*Assigned task:* Print exactly the lines starting at the one that contains "pink brush: 5 -> 7" and ending at the last line of the listing below.

*Records provided:*

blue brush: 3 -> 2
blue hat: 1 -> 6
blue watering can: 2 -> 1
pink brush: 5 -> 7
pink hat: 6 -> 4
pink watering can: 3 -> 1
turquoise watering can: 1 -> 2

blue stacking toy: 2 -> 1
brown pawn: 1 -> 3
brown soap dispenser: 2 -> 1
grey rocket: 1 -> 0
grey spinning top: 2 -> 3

*Output for this task:*
pink brush: 5 -> 7
pink hat: 6 -> 4
pink watering can: 3 -> 1
turquoise watering can: 1 -> 2

blue stacking toy: 2 -> 1
brown pawn: 1 -> 3
brown soap dispenser: 2 -> 1
grey rocket: 1 -> 0
grey spinning top: 2 -> 3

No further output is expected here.